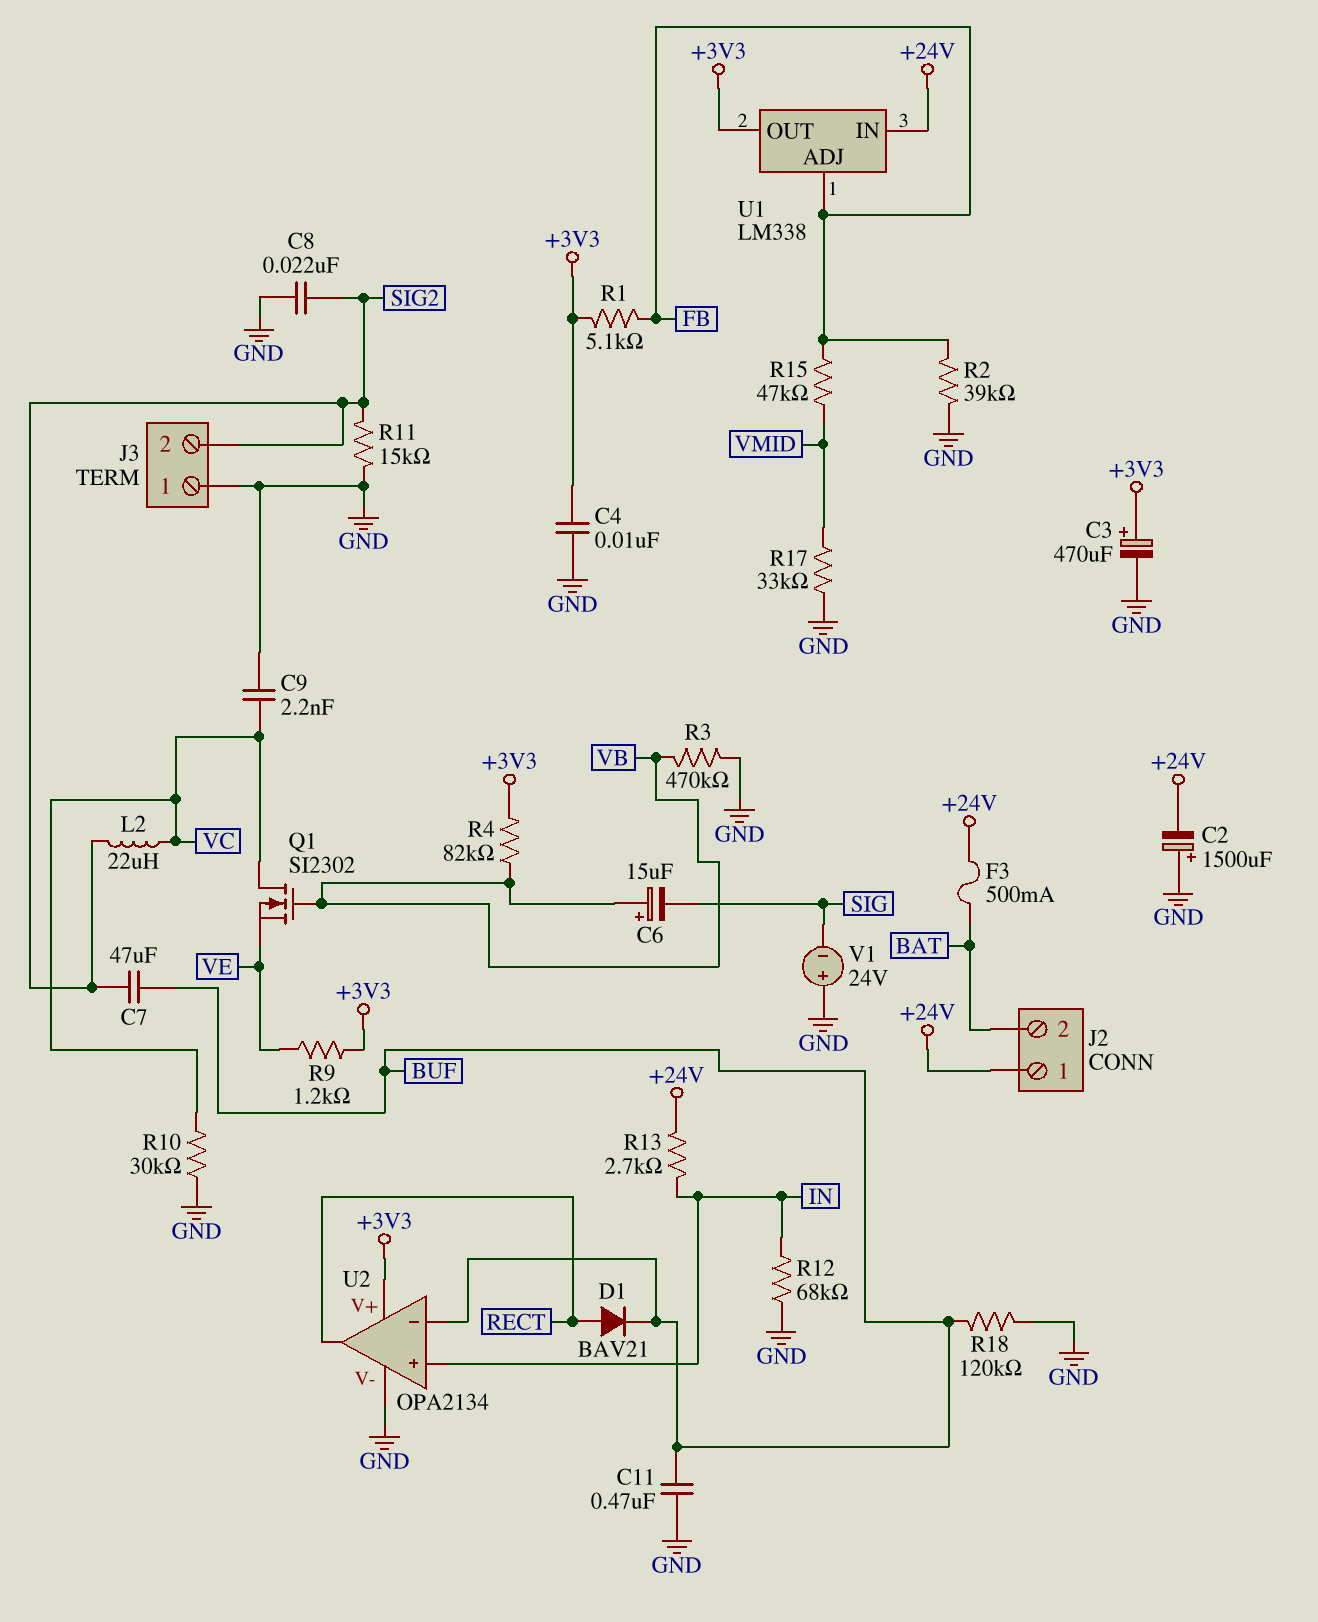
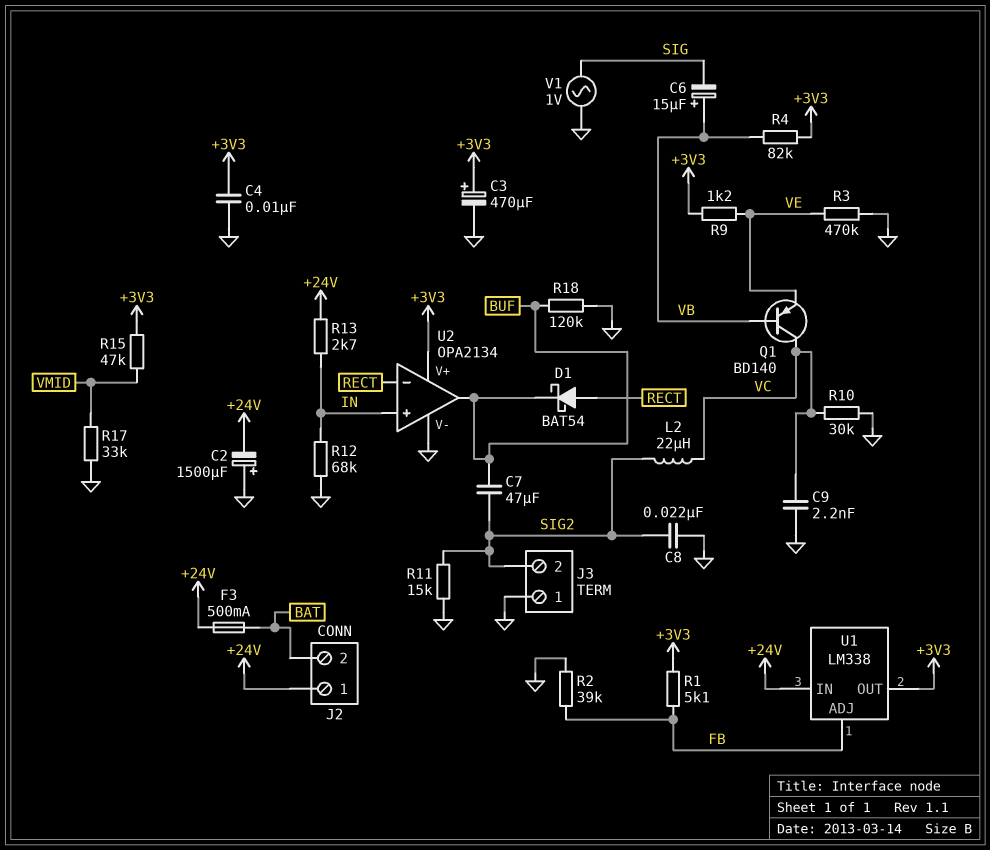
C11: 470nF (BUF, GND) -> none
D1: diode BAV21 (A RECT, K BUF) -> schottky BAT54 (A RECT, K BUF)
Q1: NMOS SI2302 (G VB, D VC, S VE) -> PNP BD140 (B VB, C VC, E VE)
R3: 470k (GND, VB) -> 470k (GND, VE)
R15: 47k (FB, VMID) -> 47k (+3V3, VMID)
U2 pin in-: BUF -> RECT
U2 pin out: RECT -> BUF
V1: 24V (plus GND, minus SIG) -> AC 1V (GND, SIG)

→ **Your instructions**:
Find how many lines of the listing include the word "RECT", and state that number by itself.

→ **Written reply**:
3